*YOUR OBJECTIVE*. Output the lines as a numbered list, beginning at the line containing "red arrow: moved 2 px left, 4 px up" and stopping after the line containing "cyan star: moved 1 px left, 1 px down". Leave out blank lines and pictures.

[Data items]
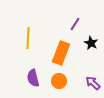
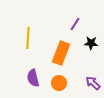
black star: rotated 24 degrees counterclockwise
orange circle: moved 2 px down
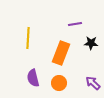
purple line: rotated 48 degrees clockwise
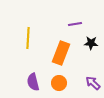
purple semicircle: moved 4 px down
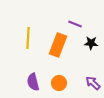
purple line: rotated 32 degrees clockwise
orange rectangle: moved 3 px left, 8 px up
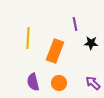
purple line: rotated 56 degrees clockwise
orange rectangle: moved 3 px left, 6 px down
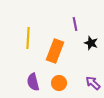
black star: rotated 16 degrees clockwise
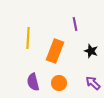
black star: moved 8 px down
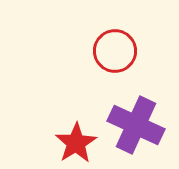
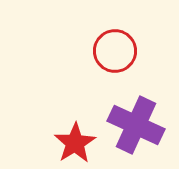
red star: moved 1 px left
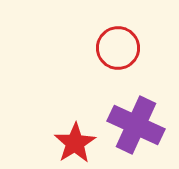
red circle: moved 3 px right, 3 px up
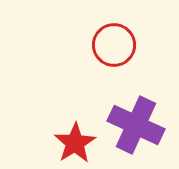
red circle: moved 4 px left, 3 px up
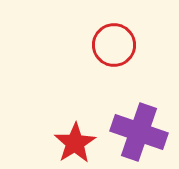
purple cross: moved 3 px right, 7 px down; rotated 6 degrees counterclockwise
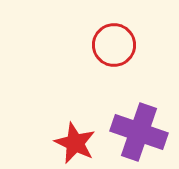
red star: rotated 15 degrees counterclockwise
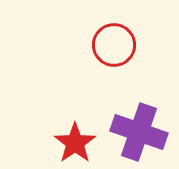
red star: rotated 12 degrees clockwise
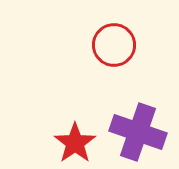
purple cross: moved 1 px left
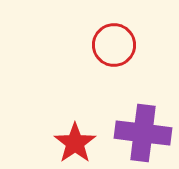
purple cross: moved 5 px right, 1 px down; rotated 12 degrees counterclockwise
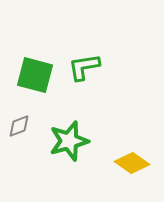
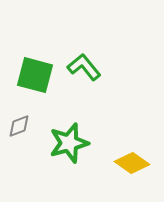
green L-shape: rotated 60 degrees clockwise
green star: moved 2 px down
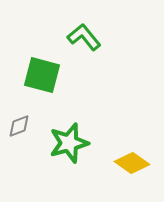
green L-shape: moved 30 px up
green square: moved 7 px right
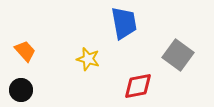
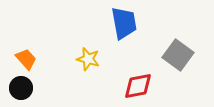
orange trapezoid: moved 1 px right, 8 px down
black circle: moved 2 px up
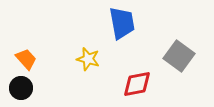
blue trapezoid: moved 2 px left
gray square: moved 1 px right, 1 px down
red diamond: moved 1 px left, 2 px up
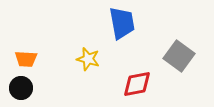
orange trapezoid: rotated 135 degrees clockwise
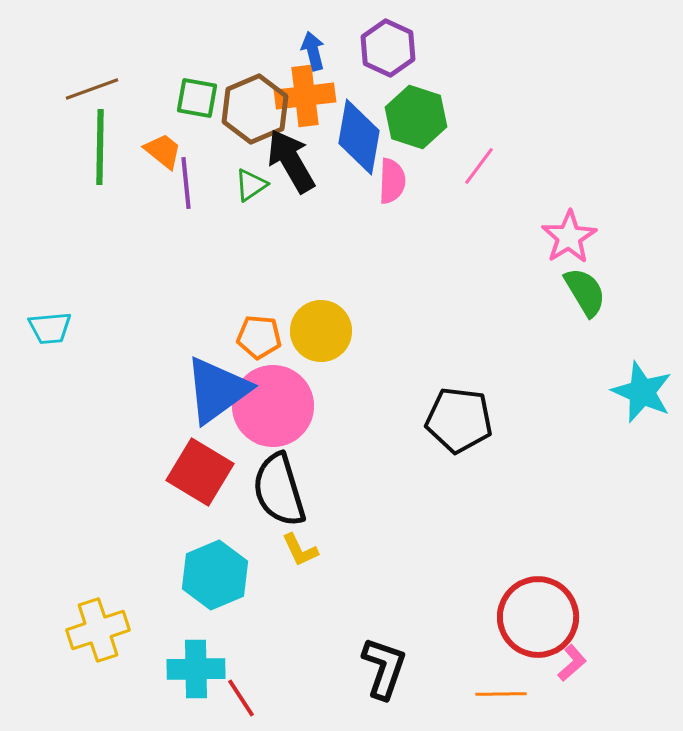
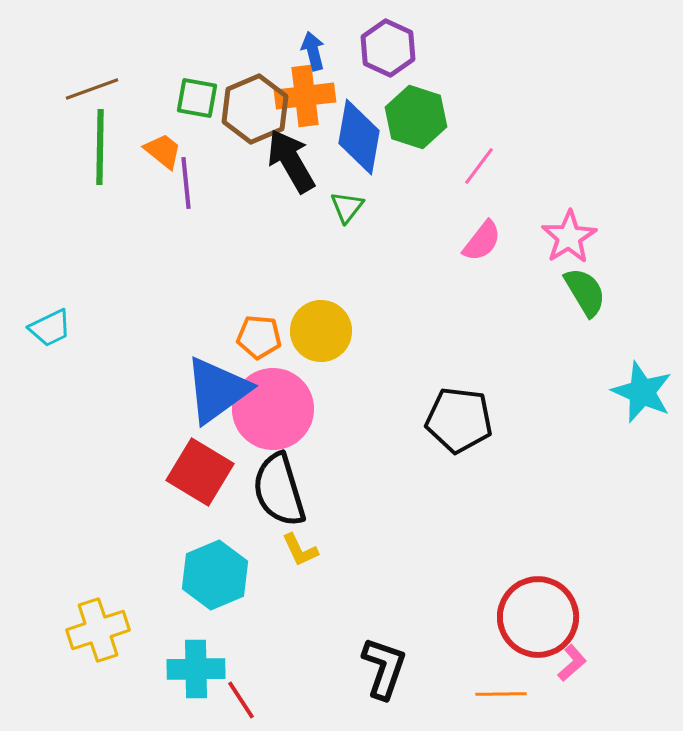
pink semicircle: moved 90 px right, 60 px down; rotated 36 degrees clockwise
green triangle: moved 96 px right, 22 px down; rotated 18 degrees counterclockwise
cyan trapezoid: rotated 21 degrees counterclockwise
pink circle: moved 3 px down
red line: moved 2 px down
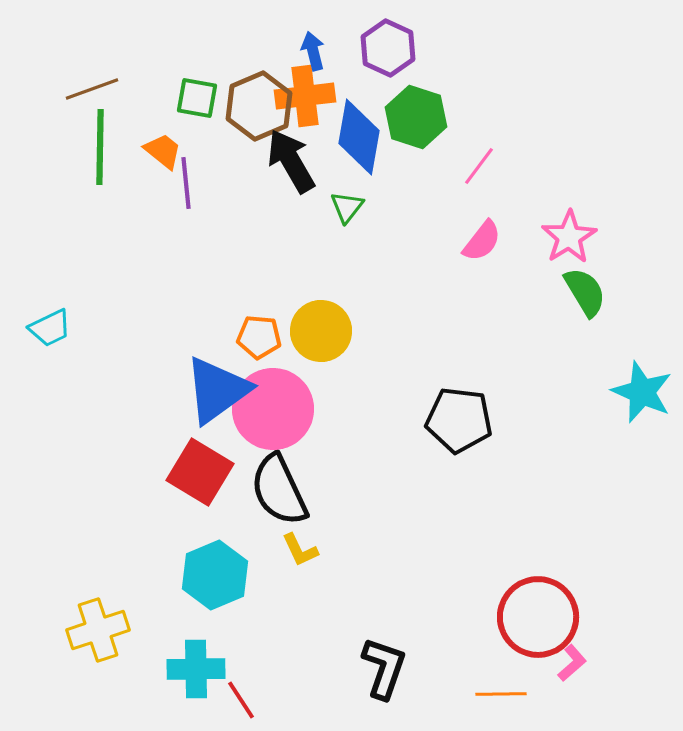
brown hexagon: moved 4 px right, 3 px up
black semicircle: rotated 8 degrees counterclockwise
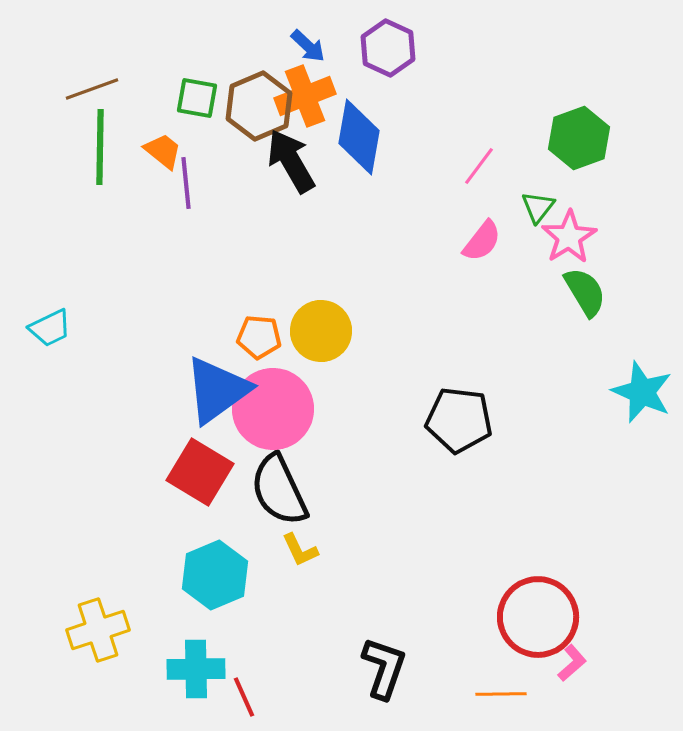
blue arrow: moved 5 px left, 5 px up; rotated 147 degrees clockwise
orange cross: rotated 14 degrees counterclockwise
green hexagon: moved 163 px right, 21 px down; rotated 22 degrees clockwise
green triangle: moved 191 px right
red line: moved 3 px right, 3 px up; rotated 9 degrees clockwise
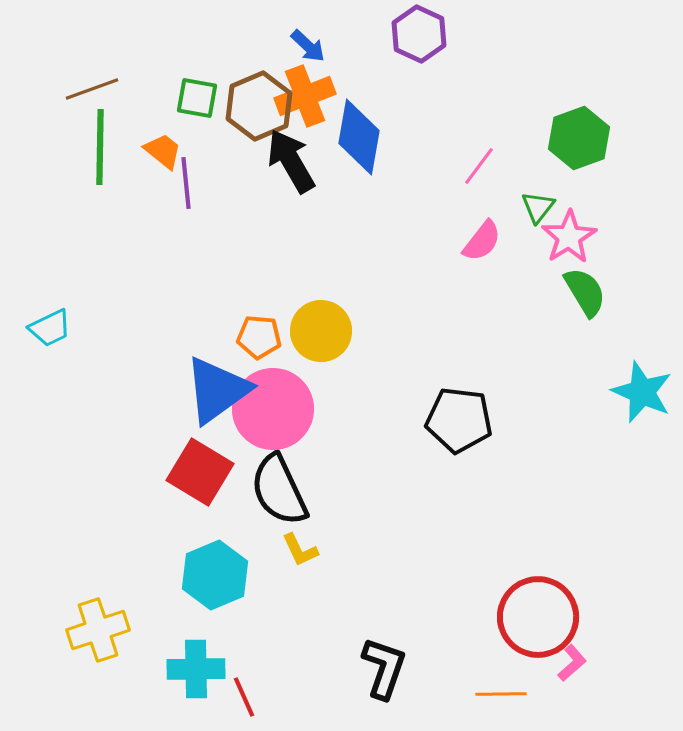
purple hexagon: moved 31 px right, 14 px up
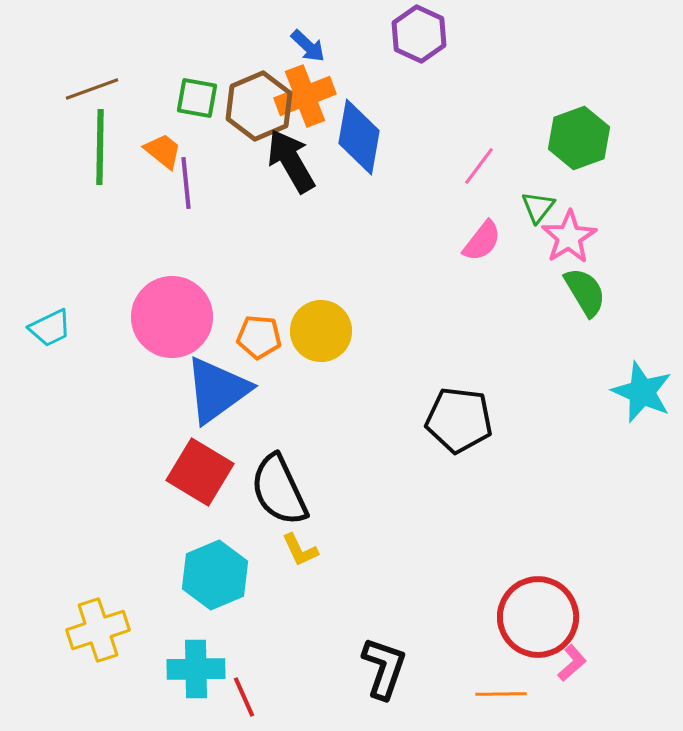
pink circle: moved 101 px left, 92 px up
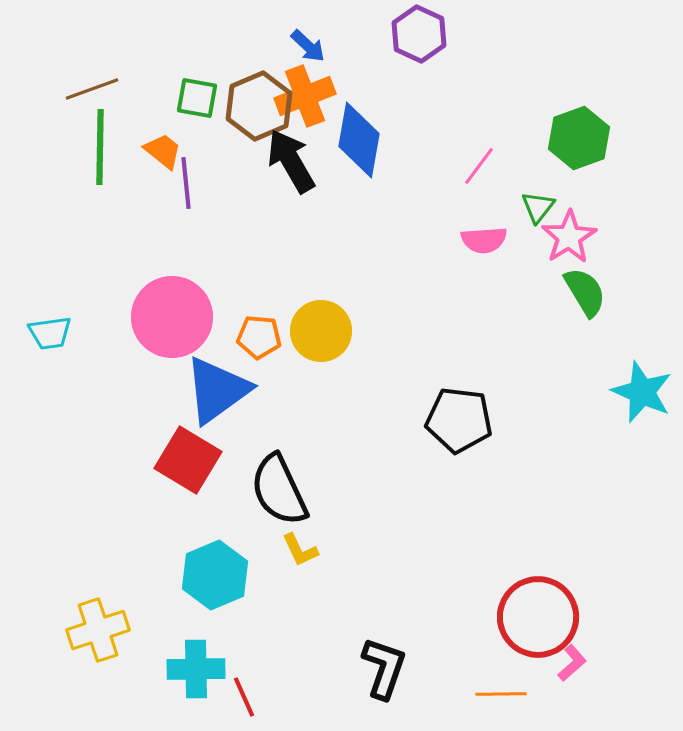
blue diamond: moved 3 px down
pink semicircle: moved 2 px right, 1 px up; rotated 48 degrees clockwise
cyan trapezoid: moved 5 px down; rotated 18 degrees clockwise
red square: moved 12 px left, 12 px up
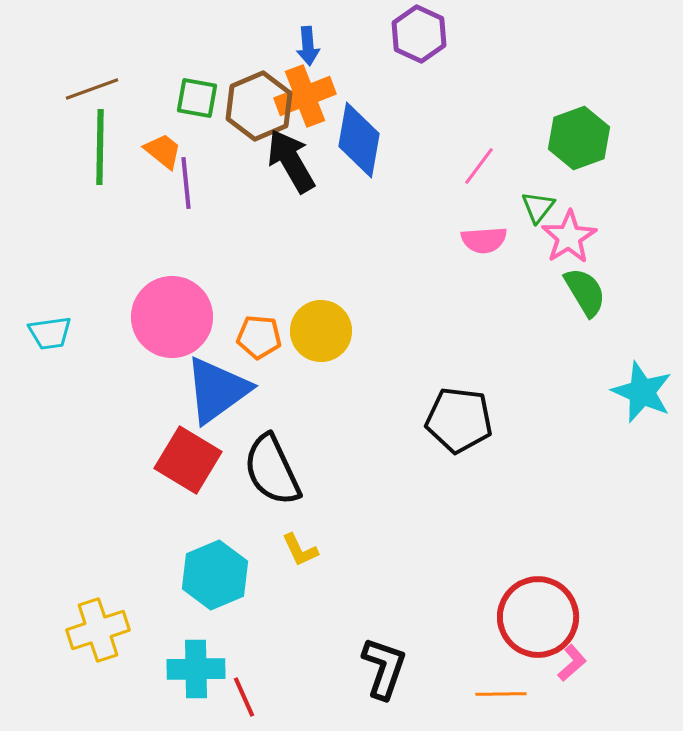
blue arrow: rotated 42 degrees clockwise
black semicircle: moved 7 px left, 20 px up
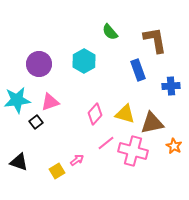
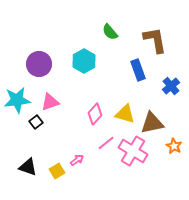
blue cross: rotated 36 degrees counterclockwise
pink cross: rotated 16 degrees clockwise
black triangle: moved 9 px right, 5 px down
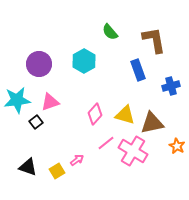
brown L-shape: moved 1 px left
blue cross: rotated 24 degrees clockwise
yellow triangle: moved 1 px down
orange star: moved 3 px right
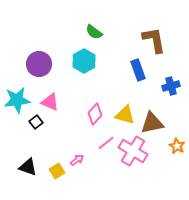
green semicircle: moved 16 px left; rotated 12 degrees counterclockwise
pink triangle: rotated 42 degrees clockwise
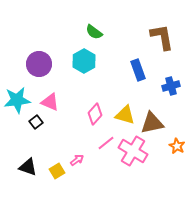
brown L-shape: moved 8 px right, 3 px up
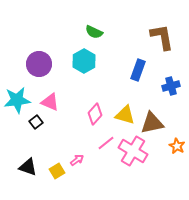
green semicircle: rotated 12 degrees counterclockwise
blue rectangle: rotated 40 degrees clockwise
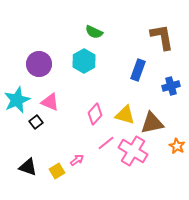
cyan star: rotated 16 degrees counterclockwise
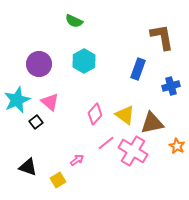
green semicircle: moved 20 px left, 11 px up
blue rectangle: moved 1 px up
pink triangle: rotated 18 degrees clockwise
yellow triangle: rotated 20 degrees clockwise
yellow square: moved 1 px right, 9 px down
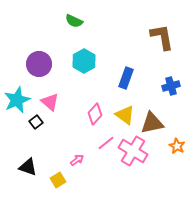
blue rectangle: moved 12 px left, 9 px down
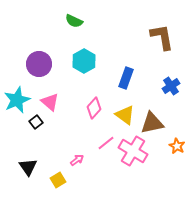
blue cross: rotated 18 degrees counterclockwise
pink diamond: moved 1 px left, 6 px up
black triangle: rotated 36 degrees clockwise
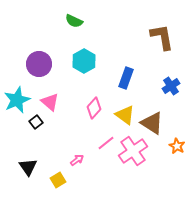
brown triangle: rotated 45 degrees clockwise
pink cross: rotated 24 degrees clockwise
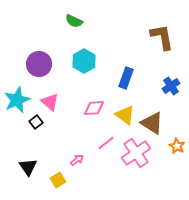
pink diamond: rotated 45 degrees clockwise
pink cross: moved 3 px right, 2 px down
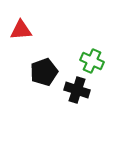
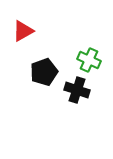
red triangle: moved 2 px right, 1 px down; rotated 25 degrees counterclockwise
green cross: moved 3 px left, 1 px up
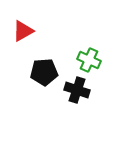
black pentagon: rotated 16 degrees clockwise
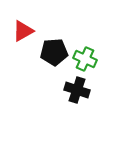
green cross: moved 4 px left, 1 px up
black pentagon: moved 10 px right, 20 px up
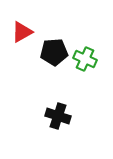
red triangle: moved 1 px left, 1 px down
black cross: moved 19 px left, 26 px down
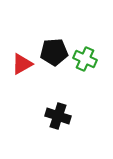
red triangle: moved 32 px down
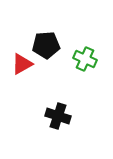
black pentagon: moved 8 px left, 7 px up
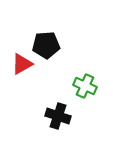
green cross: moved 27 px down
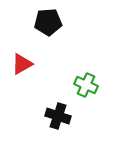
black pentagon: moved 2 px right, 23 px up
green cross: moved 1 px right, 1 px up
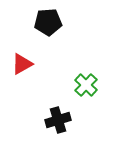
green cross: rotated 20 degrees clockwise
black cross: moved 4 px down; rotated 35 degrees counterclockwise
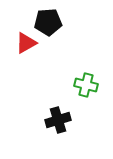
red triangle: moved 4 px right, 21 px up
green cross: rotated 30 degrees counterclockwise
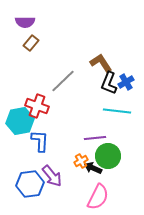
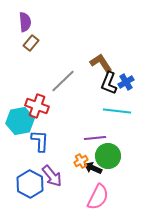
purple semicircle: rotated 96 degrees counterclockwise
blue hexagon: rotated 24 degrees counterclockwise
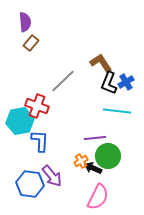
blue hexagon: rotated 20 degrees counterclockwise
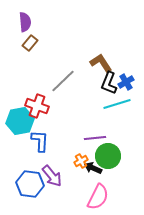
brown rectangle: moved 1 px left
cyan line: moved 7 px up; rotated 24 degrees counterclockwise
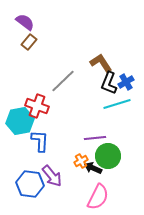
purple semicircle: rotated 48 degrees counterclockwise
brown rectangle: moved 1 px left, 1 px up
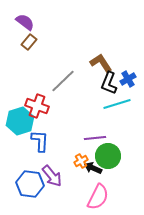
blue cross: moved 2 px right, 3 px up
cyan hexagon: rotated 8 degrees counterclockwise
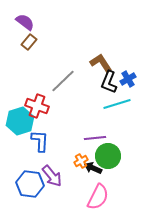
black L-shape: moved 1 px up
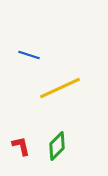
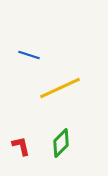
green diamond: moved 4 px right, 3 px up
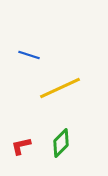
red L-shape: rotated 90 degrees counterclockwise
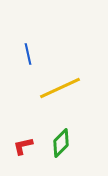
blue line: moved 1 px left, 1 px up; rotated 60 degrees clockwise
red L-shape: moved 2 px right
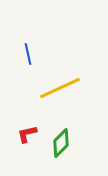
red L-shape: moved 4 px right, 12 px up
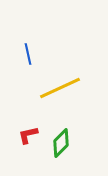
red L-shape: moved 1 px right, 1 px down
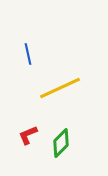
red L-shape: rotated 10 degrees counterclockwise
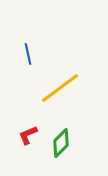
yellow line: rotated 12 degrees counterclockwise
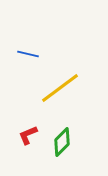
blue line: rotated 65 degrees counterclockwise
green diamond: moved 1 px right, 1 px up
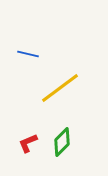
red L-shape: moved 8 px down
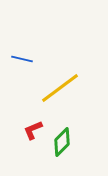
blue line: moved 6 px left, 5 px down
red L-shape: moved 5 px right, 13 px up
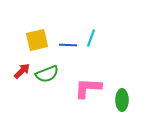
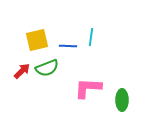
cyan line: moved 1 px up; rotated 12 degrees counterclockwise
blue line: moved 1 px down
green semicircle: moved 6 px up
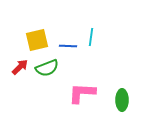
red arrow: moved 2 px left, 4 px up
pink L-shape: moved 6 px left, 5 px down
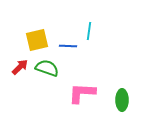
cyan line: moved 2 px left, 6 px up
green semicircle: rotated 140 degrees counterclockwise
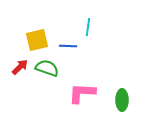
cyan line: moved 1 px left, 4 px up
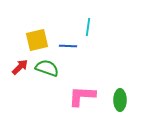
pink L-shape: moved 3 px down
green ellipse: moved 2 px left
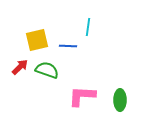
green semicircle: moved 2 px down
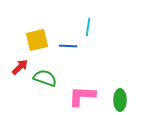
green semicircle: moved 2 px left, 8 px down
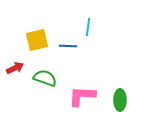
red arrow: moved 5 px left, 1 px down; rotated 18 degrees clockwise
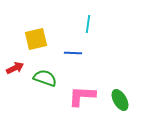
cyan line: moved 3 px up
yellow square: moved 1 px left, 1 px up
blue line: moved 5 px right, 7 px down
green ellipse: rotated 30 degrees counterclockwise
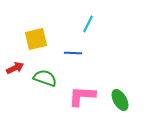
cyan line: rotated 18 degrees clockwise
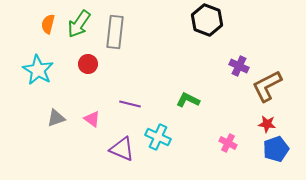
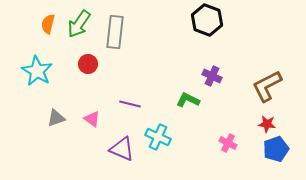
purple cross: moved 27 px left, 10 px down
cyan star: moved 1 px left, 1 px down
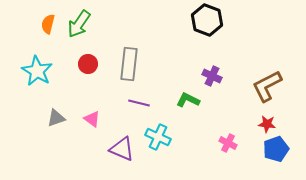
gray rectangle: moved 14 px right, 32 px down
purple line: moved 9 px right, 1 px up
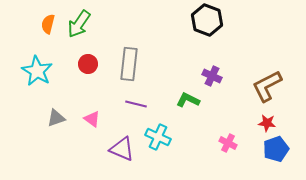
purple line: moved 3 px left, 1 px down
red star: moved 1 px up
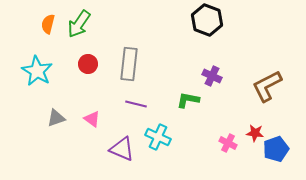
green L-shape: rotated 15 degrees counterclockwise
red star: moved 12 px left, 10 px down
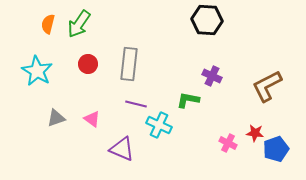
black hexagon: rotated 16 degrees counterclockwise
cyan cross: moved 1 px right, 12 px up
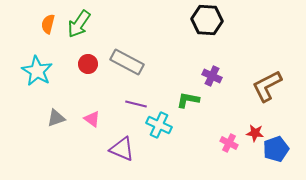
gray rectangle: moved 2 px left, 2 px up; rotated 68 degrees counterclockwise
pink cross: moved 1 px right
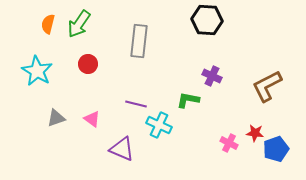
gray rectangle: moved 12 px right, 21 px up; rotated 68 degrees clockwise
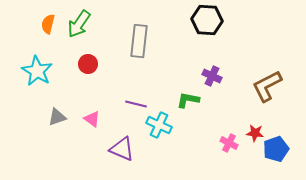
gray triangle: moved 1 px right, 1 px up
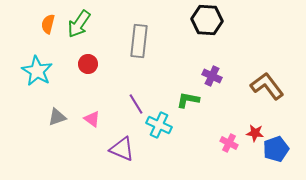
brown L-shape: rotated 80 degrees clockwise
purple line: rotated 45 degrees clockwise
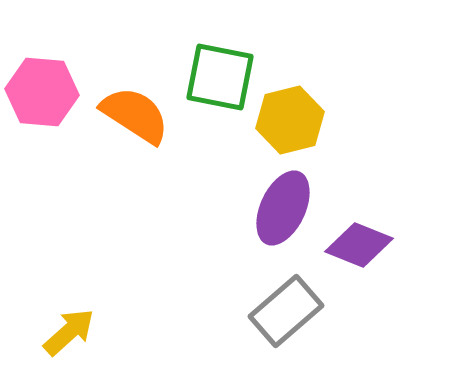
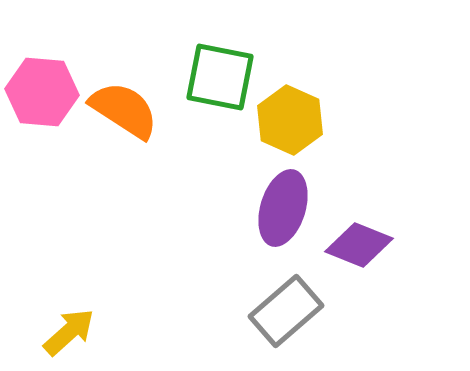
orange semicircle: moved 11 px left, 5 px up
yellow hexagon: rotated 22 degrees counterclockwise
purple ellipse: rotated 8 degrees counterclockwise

*RESPONSE TO THIS EXERCISE*.
1. red arrow: moved 2 px left, 4 px up
2. pink L-shape: moved 6 px left, 5 px down
3. cyan line: moved 2 px left, 6 px up
4. green semicircle: rotated 140 degrees counterclockwise
5. cyan line: moved 1 px left, 4 px up
6. pink L-shape: moved 3 px down
7. green ellipse: moved 2 px left
8. green semicircle: moved 2 px down
9. green semicircle: moved 2 px left, 8 px down
10. red arrow: moved 5 px left, 1 px down; rotated 18 degrees clockwise
11. cyan line: moved 3 px up
12. yellow square: moved 1 px left, 1 px up
13. blue line: moved 5 px right, 7 px down
14. green ellipse: rotated 30 degrees counterclockwise
15. cyan line: rotated 18 degrees clockwise
16. purple cross: moved 27 px left, 10 px down
17. cyan star: moved 1 px left, 1 px down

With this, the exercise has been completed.